BEGIN
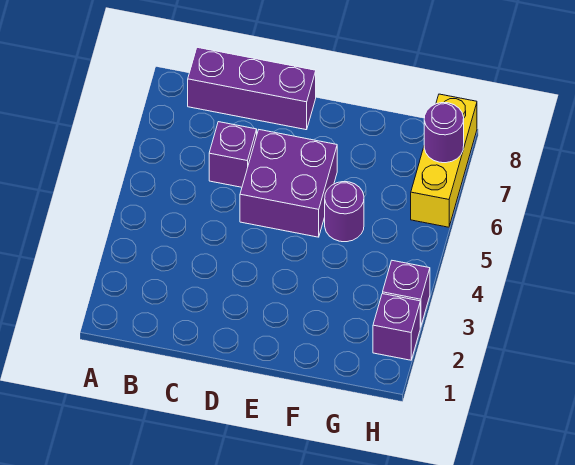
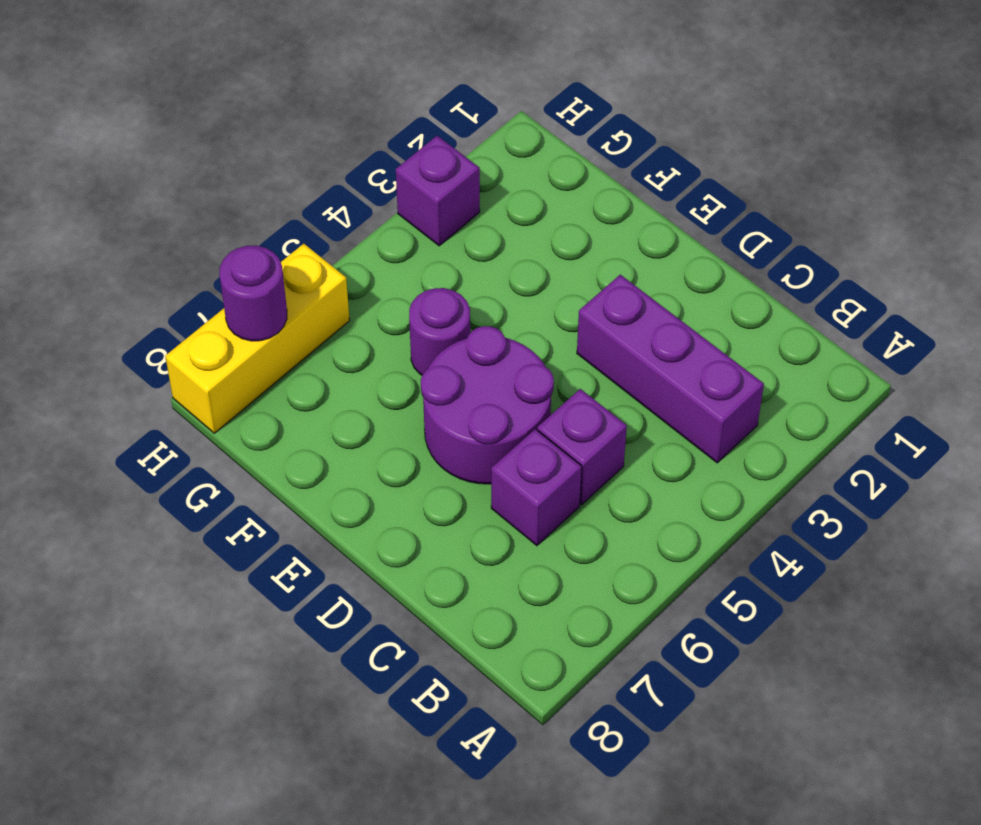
purple brick B8:D8 level 1 -> purple brick B3:D3 level 1
purple brick D5:E6 level 1 -> purple round brick D5:E6 level 1
purple brick H2 level 1 -> purple brick C5 level 1

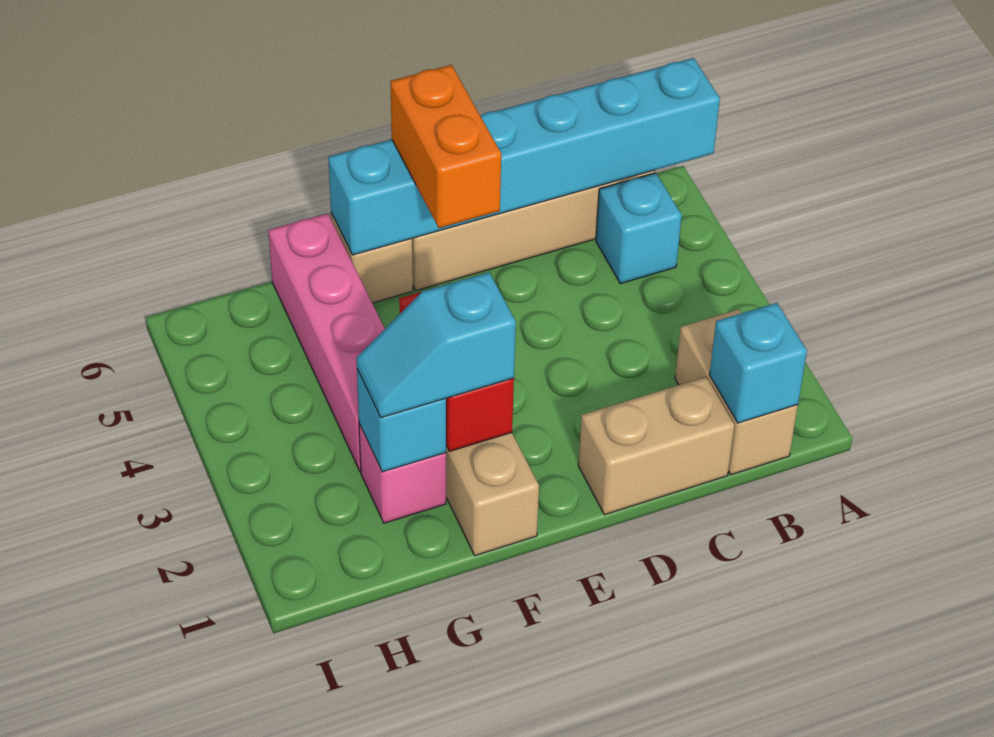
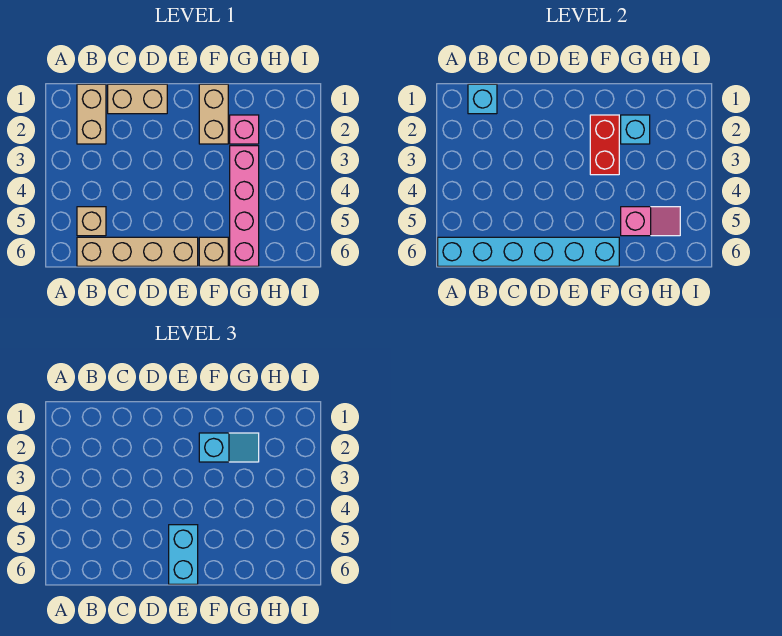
cyan brick B5 level 1 -> tan brick B5 level 1
orange brick E5:E6 level 3 -> cyan brick E5:E6 level 3
none -> pink slope G5:H5 level 2 top G

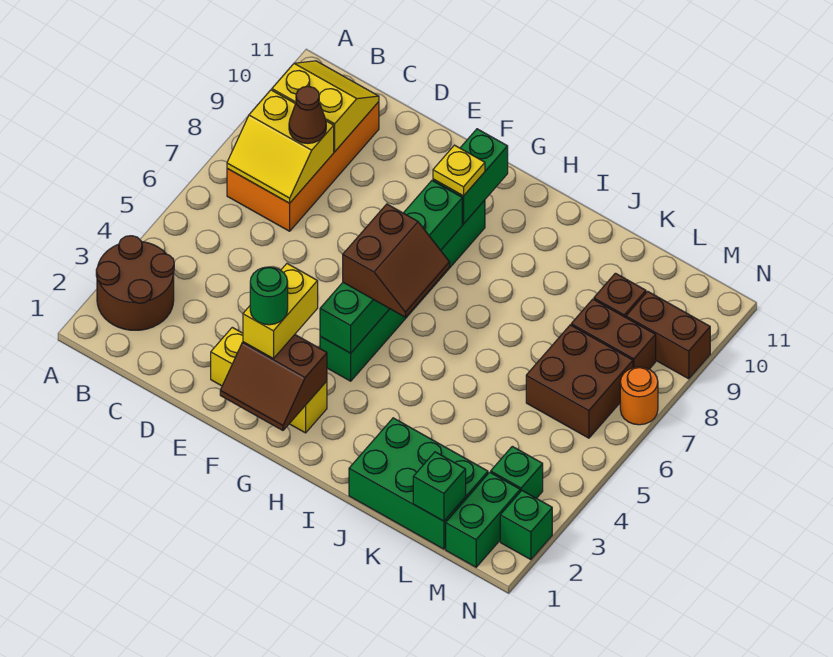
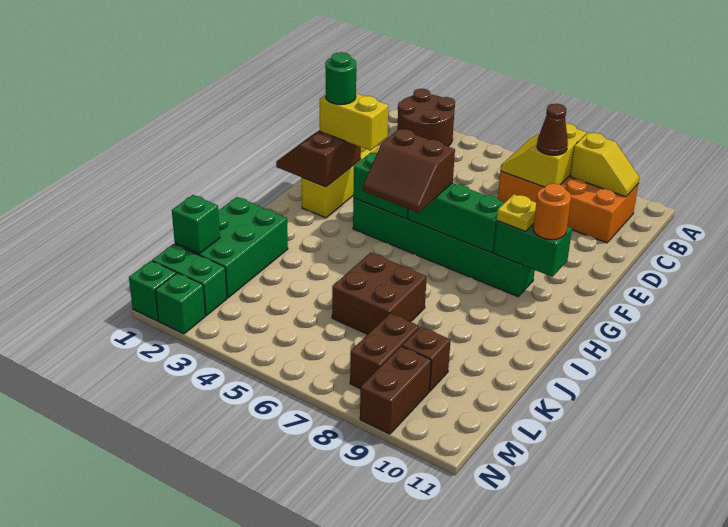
yellow slope B9:C10 level 2 top 9 -> yellow slope B9:B10 level 2 top 9
brown brick L6:M7 level 1 -> brown brick J6:K7 level 1
green brick M3 level 1 -> green brick N1 level 1
orange round brick N7 level 1 -> orange round brick G10 level 3

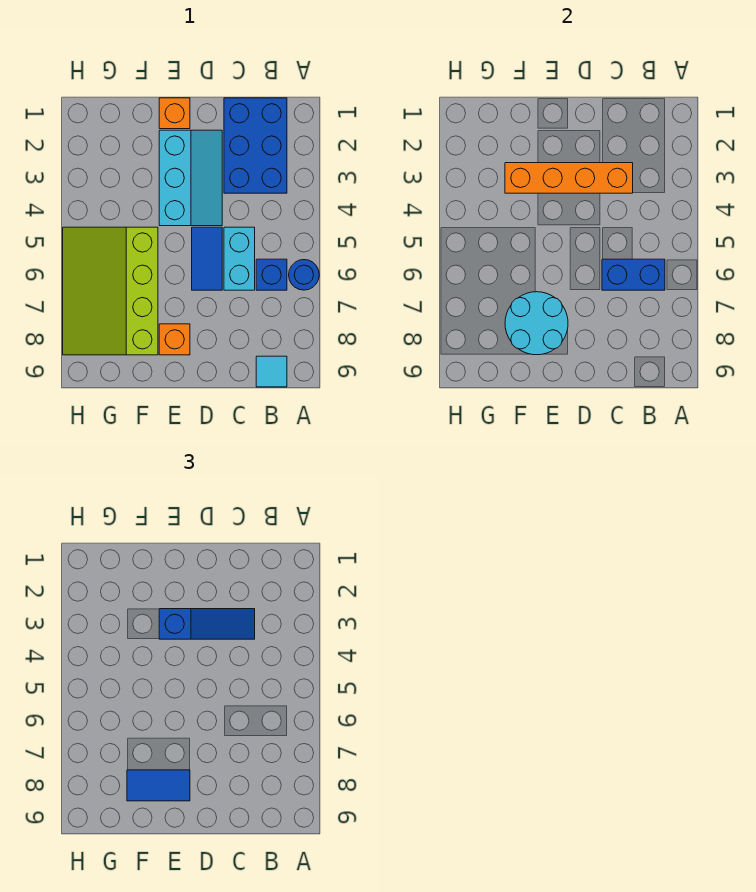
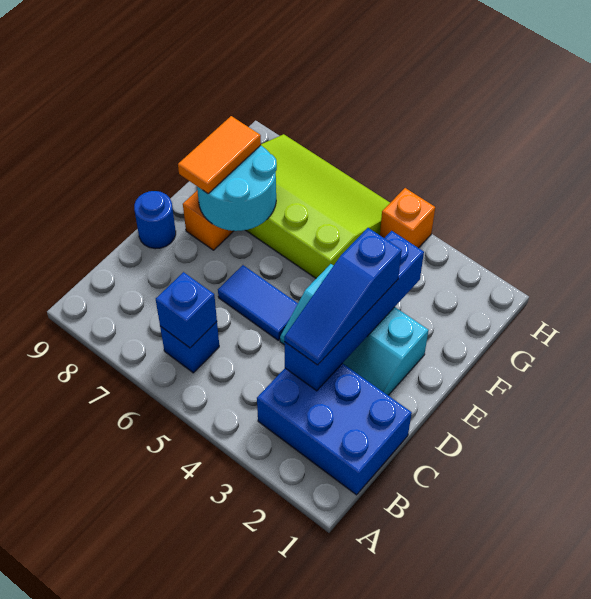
blue round brick A6 level 1 -> blue round brick D9 level 1
blue brick B6:C6 level 2 -> blue brick B6 level 2
cyan tile B9 level 1 -> none
orange brick C3:F3 level 2 -> blue brick C3:F3 level 2
cyan brick C5:C6 level 1 -> none
orange brick E1 level 1 -> orange brick H4 level 1
blue tile E8:F8 level 3 -> orange tile E8:F8 level 3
END
(Goal of the exercise)
Lines above that contain the string "round" make up the answer.

(Exercise response)
purple brick D5:E6 level 1 -> purple round brick D5:E6 level 1
orange round brick N7 level 1 -> orange round brick G10 level 3
blue round brick A6 level 1 -> blue round brick D9 level 1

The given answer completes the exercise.